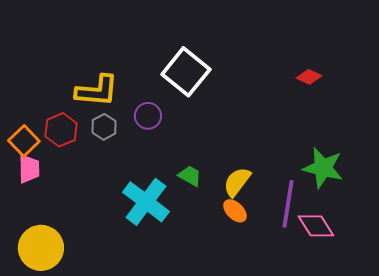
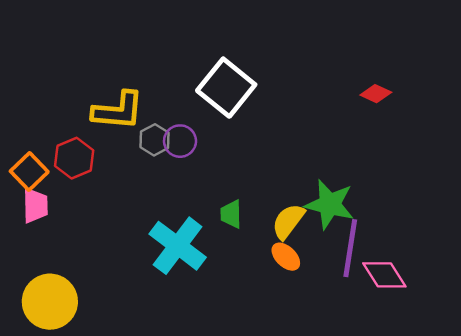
gray hexagon: (104, 127) -> (154, 140), moved
green star: (323, 168) -> (330, 204), moved
green trapezoid: (190, 176) -> (231, 214), turned -120

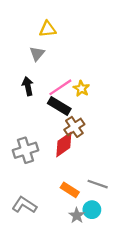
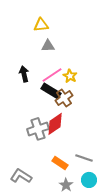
gray triangle: (37, 54) -> (48, 46), moved, turned 48
brown cross: (74, 127) -> (64, 98), moved
gray cross: (25, 150) -> (38, 129), moved
cyan circle: (92, 210) -> (89, 180), moved

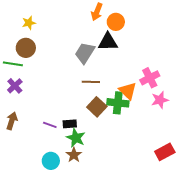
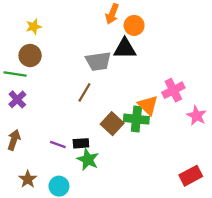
gray trapezoid: (85, 53) -> (98, 61), turned -130
brown line: (91, 82) -> (84, 92), moved, turned -60
pink star: (160, 100) -> (197, 116), moved, turned -30
brown star: (74, 155) -> (28, 179), moved

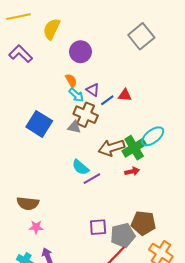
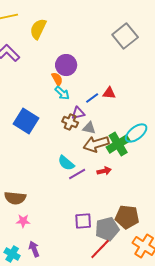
purple circle: (80, 52) -> (66, 65), moved
purple triangle: (93, 90) -> (78, 113), moved, turned -48
brown cross: (86, 115) -> (70, 122), moved, size x0.7
gray triangle: (74, 127) -> (89, 128), moved
red arrow: (132, 171) -> (104, 171), moved

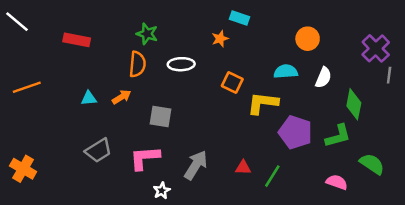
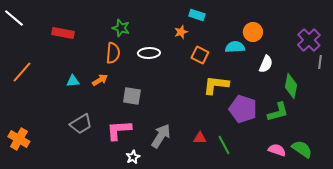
cyan semicircle: (286, 71) -> (235, 47), moved
orange square: (232, 82) -> (200, 55), moved
orange line: (27, 87) -> (22, 72), turned -30
green semicircle: (372, 164) -> (302, 149), moved
green line: (272, 176) -> (224, 145), turned -60

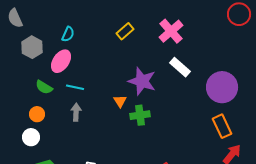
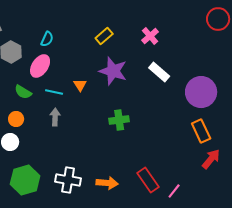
pink cross: (171, 31) -> (150, 36), size x0.7
purple star: (142, 81) -> (113, 71), moved
orange triangle: (120, 101) -> (80, 85), moved

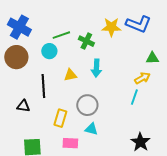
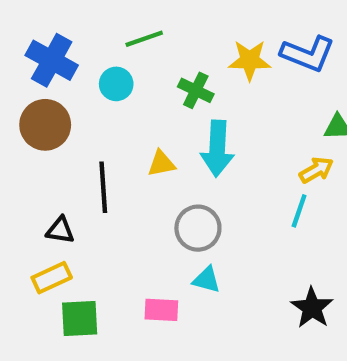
green line: (61, 35) -> (144, 39), moved
cyan circle: (49, 51) -> (116, 84), moved
cyan arrow: (96, 68) -> (217, 148), size x1.4
yellow rectangle: (60, 118) -> (52, 278), moved, turned 48

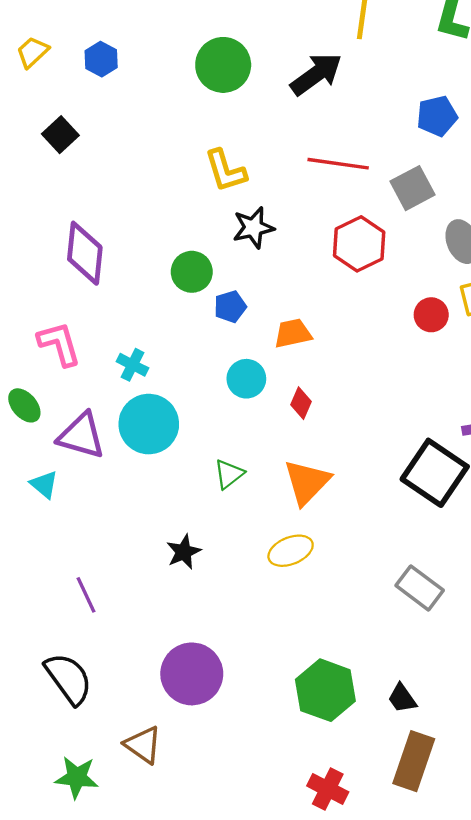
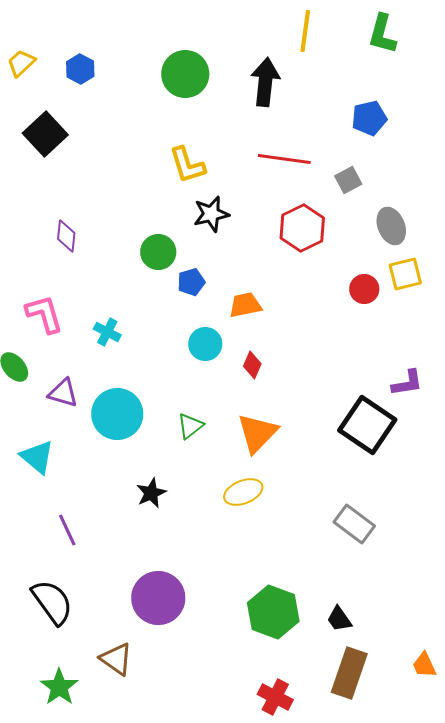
black arrow: (316, 74) -> (265, 82), turned -48
black square: (60, 135) -> (45, 134), size x1.4
gray square: (413, 188) -> (348, 180), size x0.7
purple diamond: (85, 253) -> (66, 236), size x0.6
cyan circle: (149, 424) -> (117, 414), moved
purple triangle: (81, 436) -> (63, 393), size x0.7
cyan triangle: (44, 484) -> (37, 457), moved, size x1.4
green star: (77, 777) -> (59, 687), turned 30

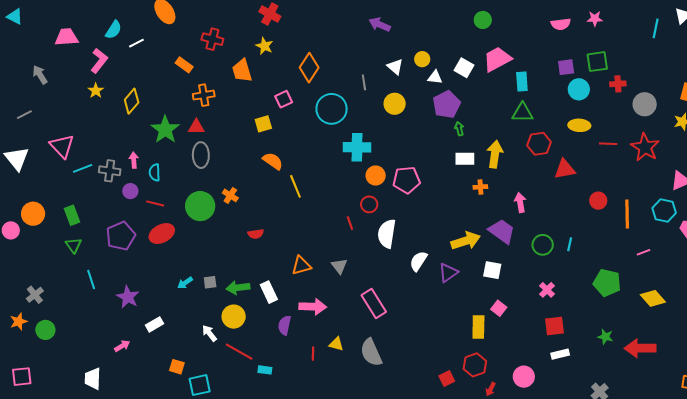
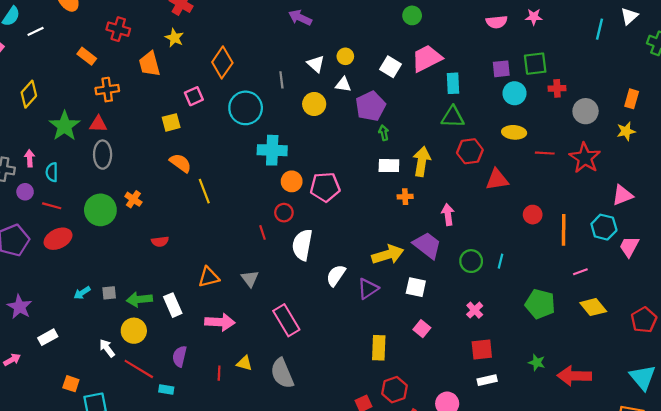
white triangle: (435, 77) -> (343, 84), moved
yellow diamond: (653, 298) -> (593, 307), moved
purple semicircle: (284, 325) -> (180, 356), moved
yellow rectangle: (478, 327) -> (379, 348), moved

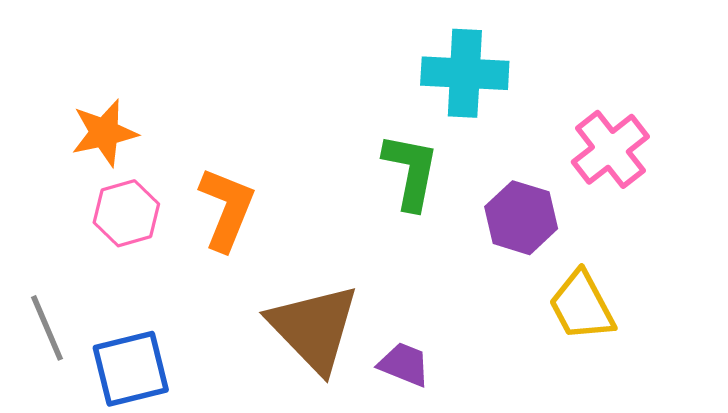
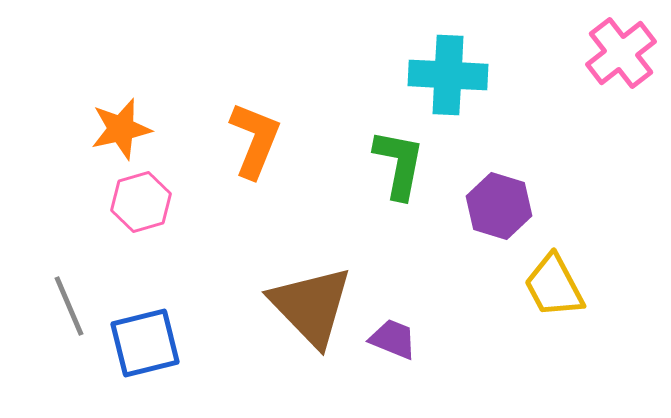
pink cross: (610, 149) -> (621, 53), moved
orange L-shape: (227, 209) -> (255, 140), moved

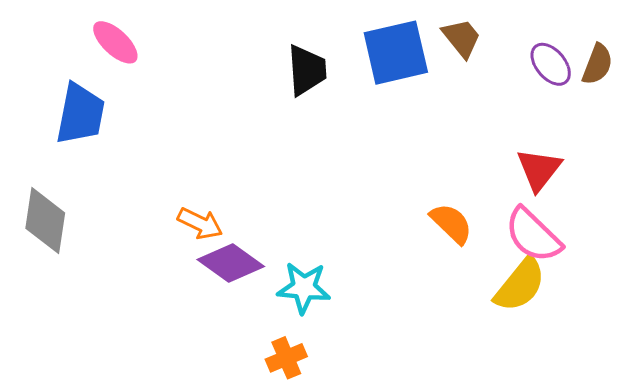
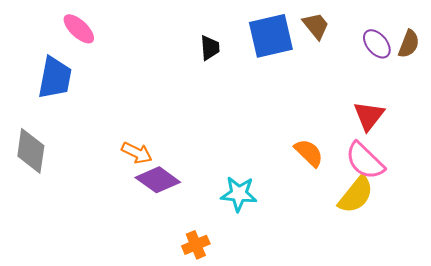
black trapezoid: (307, 70) -> (210, 48), size x0.7
cyan star: (304, 288) -> (239, 194), moved

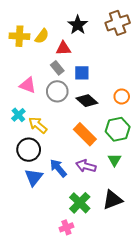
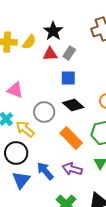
black star: (78, 25) -> (53, 31), moved
gray rectangle: (57, 68) -> (69, 53), moved, turned 72
gray circle: (57, 91) -> (44, 112), moved

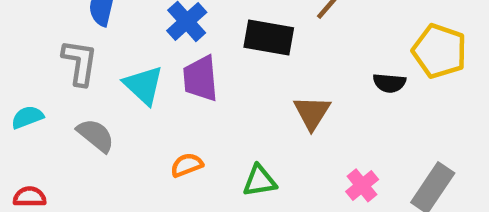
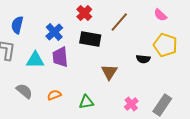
cyan triangle: (143, 85) -> (35, 60), turned -42
gray semicircle: (96, 135) -> (24, 91), moved

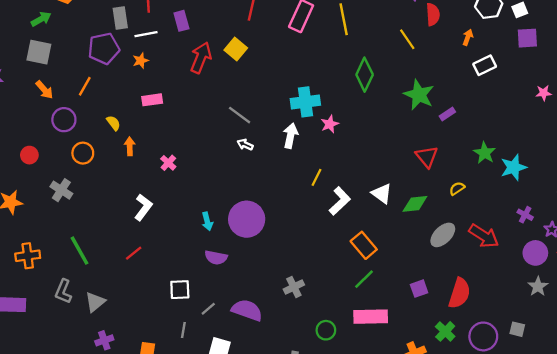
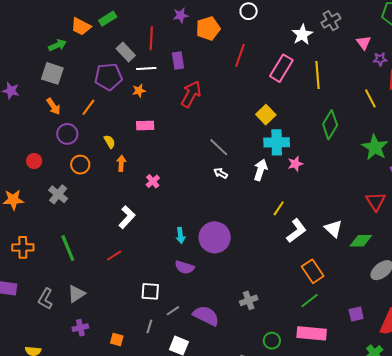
gray rectangle: (120, 18) -> (126, 52), turned -42
yellow square: (236, 49) -> (266, 115), moved
gray L-shape: (63, 291) -> (45, 299), moved

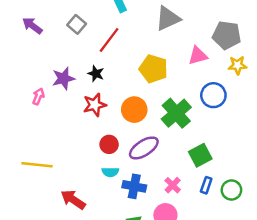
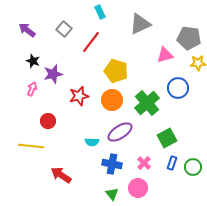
yellow pentagon: (153, 69) -> (116, 71), moved
black star: (96, 74) -> (33, 61), moved
red circle: (109, 144) -> (48, 121), moved
cyan semicircle: (110, 172) -> (92, 142), moved

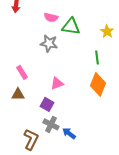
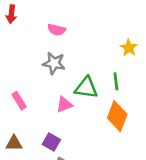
green triangle: (71, 26) -> (86, 88), moved
pink triangle: (57, 83) -> (64, 105), moved
brown triangle: (18, 94) -> (14, 143), moved

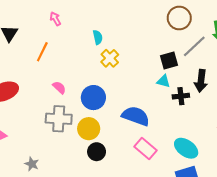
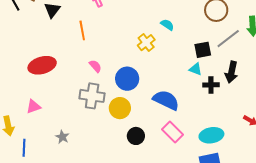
cyan semicircle: (98, 37) -> (167, 25), moved, turned -48
orange line: (42, 52) -> (82, 30), turned -42
cyan ellipse: (186, 148) -> (211, 135), turned -50
black circle: (97, 152) -> (136, 136), moved

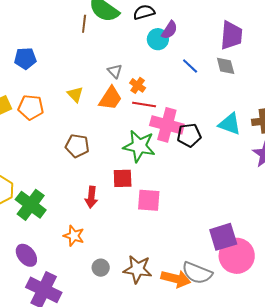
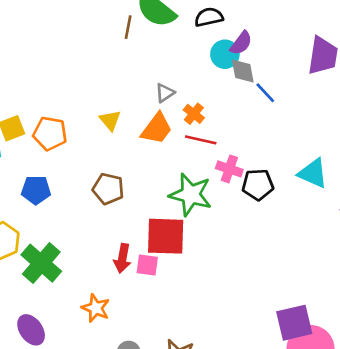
blue pentagon: (25, 59) -> (36, 190), moved
gray diamond: (226, 66) -> (243, 71), moved
gray triangle: (115, 71) -> (165, 93), turned 35
pink cross: (167, 125) -> (229, 169), size x0.6
red square: (123, 178) -> (166, 236), size x1.5
pink square: (149, 200) -> (147, 265), moved, size x0.7

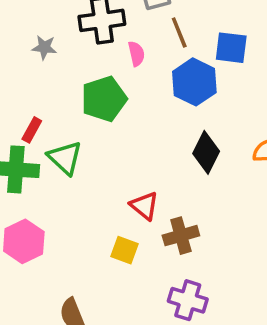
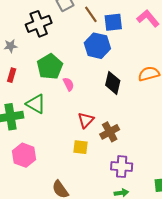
brown line: (179, 33) -> (91, 14), moved
pink semicircle: (136, 54) -> (69, 84), moved
red rectangle: (32, 130) -> (12, 75), moved
red triangle: (144, 206) -> (86, 120), turned 48

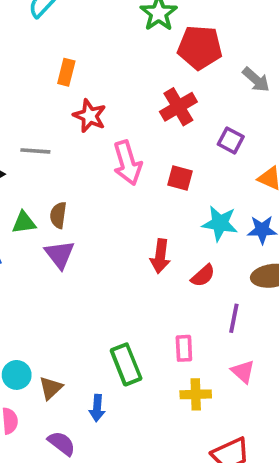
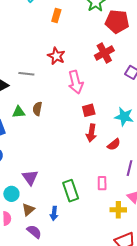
orange rectangle: (66, 72) -> (56, 16), moved
red square: (180, 178) -> (89, 110), moved, turned -32
purple triangle: (60, 254) -> (30, 177), moved
brown triangle: (51, 388) -> (28, 210), moved
yellow cross: (196, 394) -> (118, 210), moved

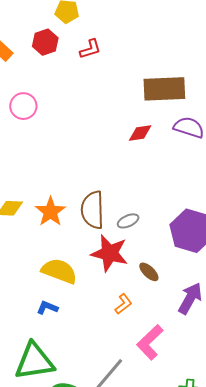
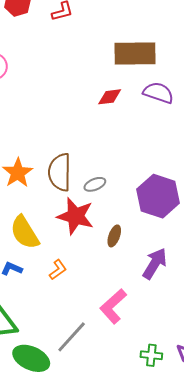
yellow semicircle: (59, 271) -> (25, 232), turned -144
brown ellipse: (149, 272) -> (114, 236), turned 65
orange L-shape: (123, 304) -> (58, 270), moved

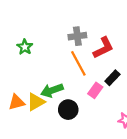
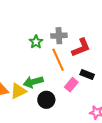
green star: (25, 47) -> (36, 42), moved
black rectangle: (112, 78) -> (87, 74), turned 64

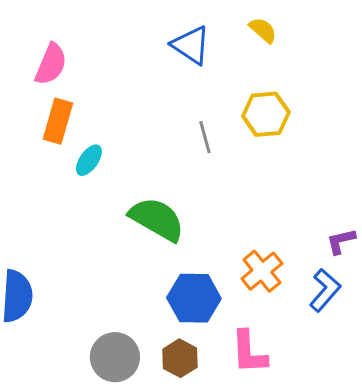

▶ **ASSIGNMENT**
Read through the entries above and copy each line that has the string "yellow" in it.

▶ **ANSWER FOR THIS EXERCISE**
yellow rectangle: (60, 118) -> (52, 278), moved, turned 48
yellow diamond: (653, 298) -> (593, 307), moved
yellow rectangle: (478, 327) -> (379, 348), moved
yellow square: (236, 49) -> (266, 115), moved
yellow pentagon: (153, 69) -> (116, 71), moved
yellow cross: (196, 394) -> (118, 210), moved
yellow semicircle: (59, 271) -> (25, 232), turned -144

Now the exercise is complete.